- Task prompt
Report every line of the records below that includes the string "turned".

Object displacement listings:
☆ ☆ ☆ ☆ ☆ ☆ ☆

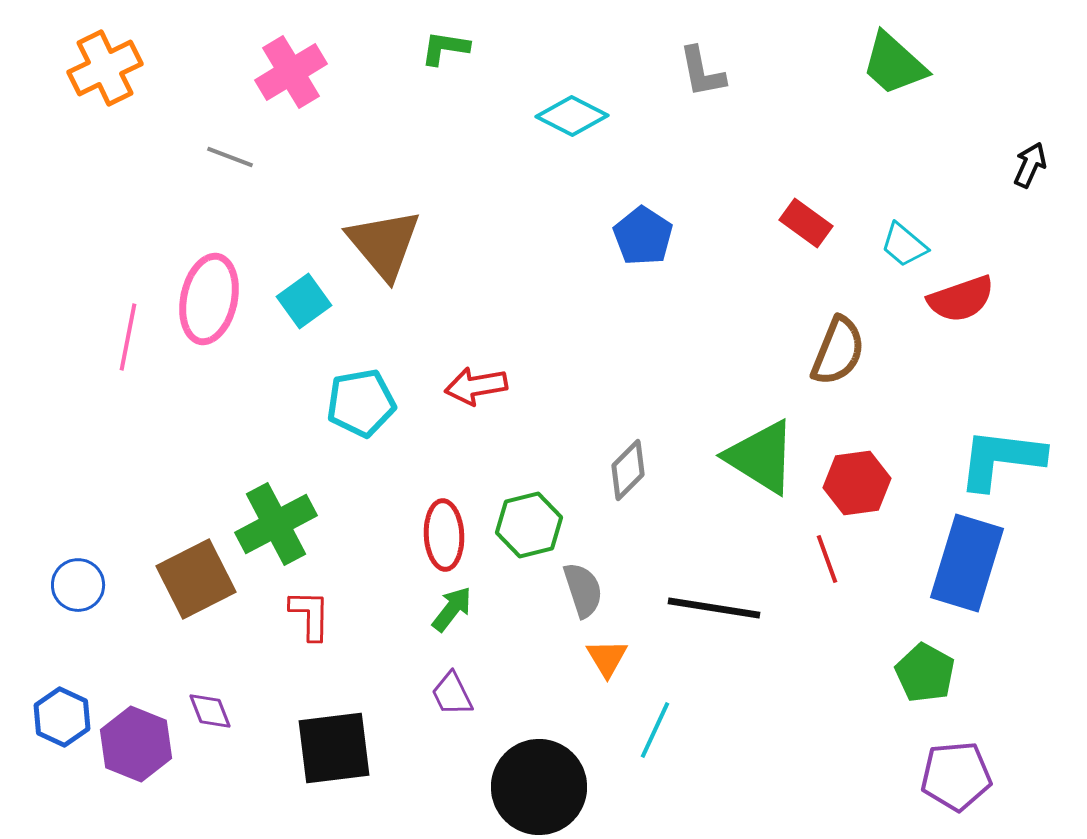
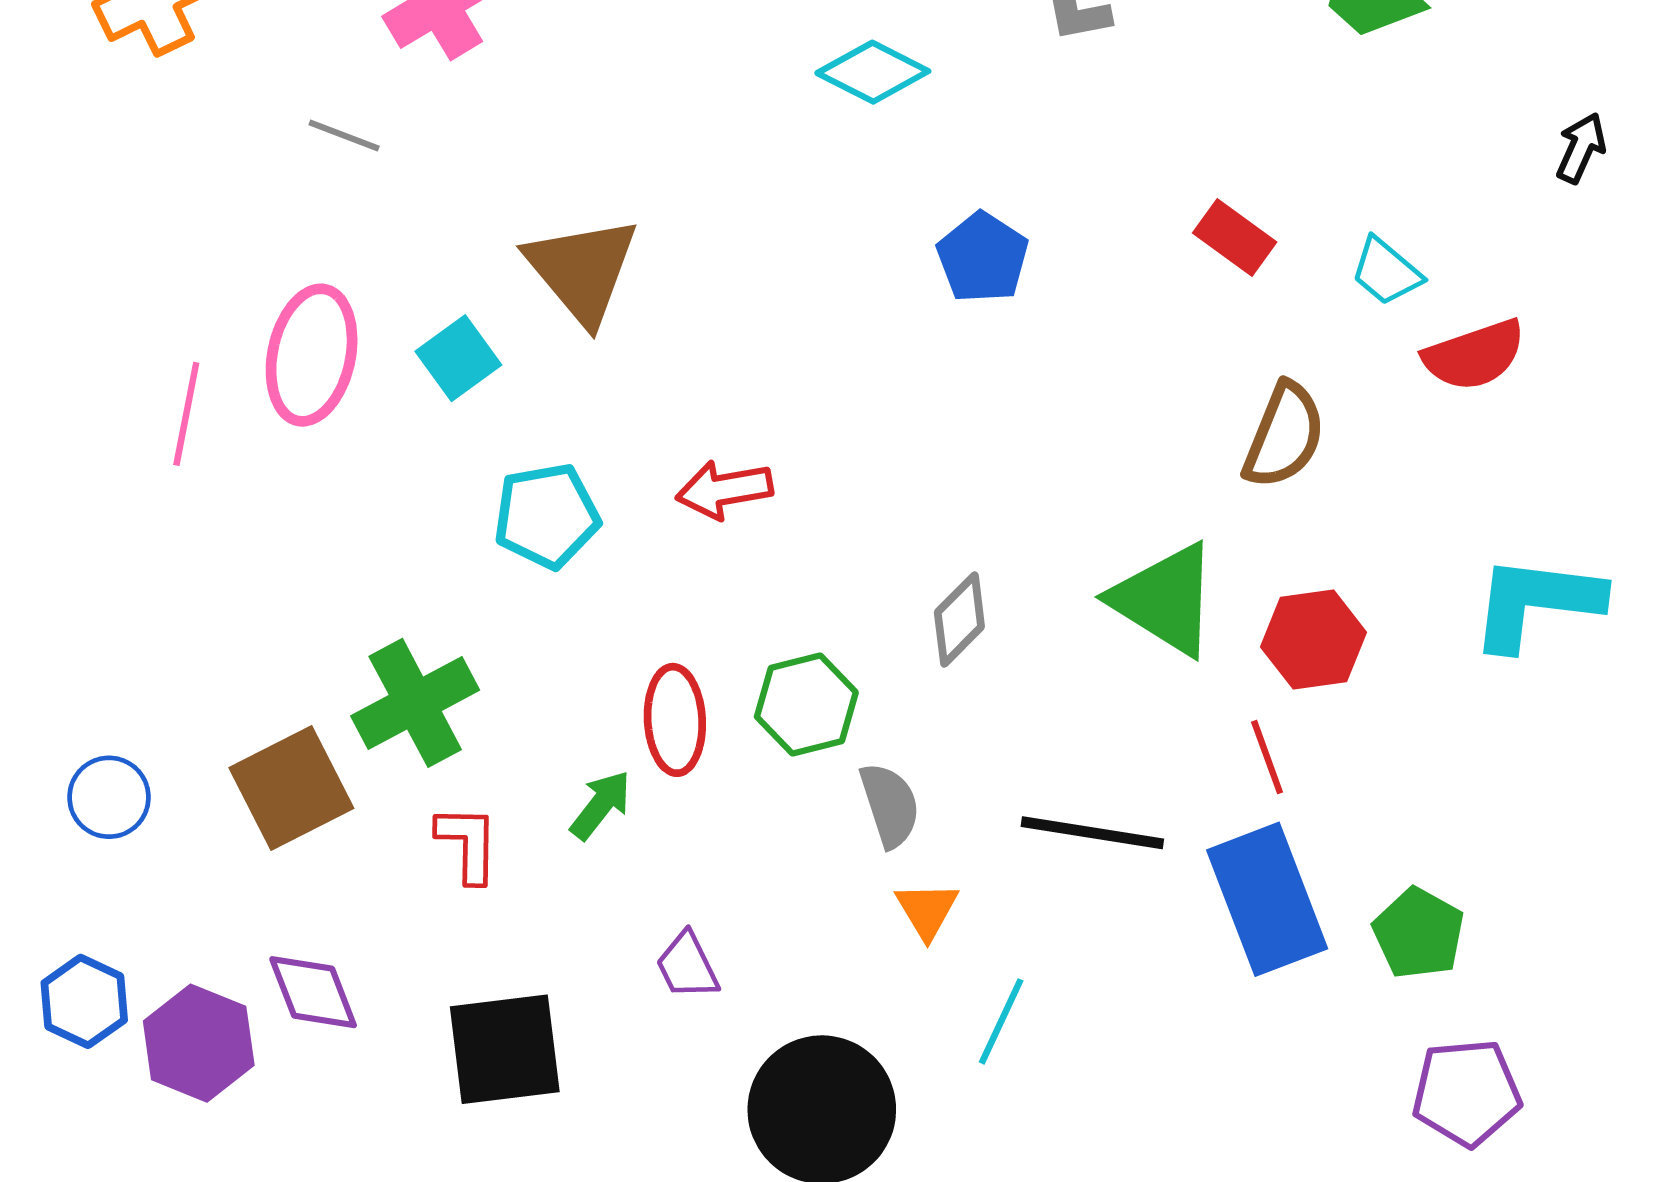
blue rectangle: (967, 563) -> (1267, 899), moved, turned -38
green arrow: (452, 609) -> (601, 805), moved
purple diamond: (210, 711) -> (313, 992), size x1.4

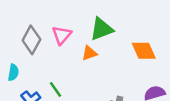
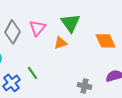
green triangle: (101, 29) -> (70, 23), turned -45

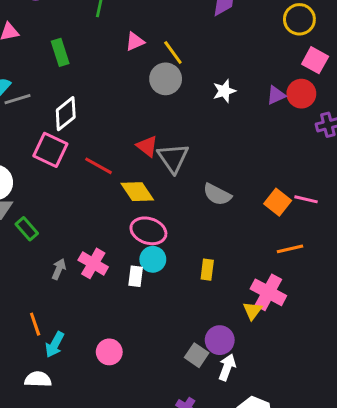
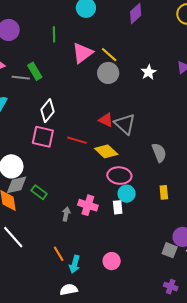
pink triangle: (135, 42) -> (82, 53), size x1.6
gray line: (18, 99) -> (21, 78), moved, turned 36
gray semicircle: (217, 194) -> (159, 153), moved, turned -126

☆ ☆ ☆ ☆ ☆ ☆ ☆

- Exercise answer
blue rectangle: (967, 563) -> (1267, 899), moved, turned -38
green triangle: (101, 29) -> (70, 23), turned -45
gray line: (18, 99) -> (21, 78), moved, turned 36
gray semicircle: (217, 194) -> (159, 153), moved, turned -126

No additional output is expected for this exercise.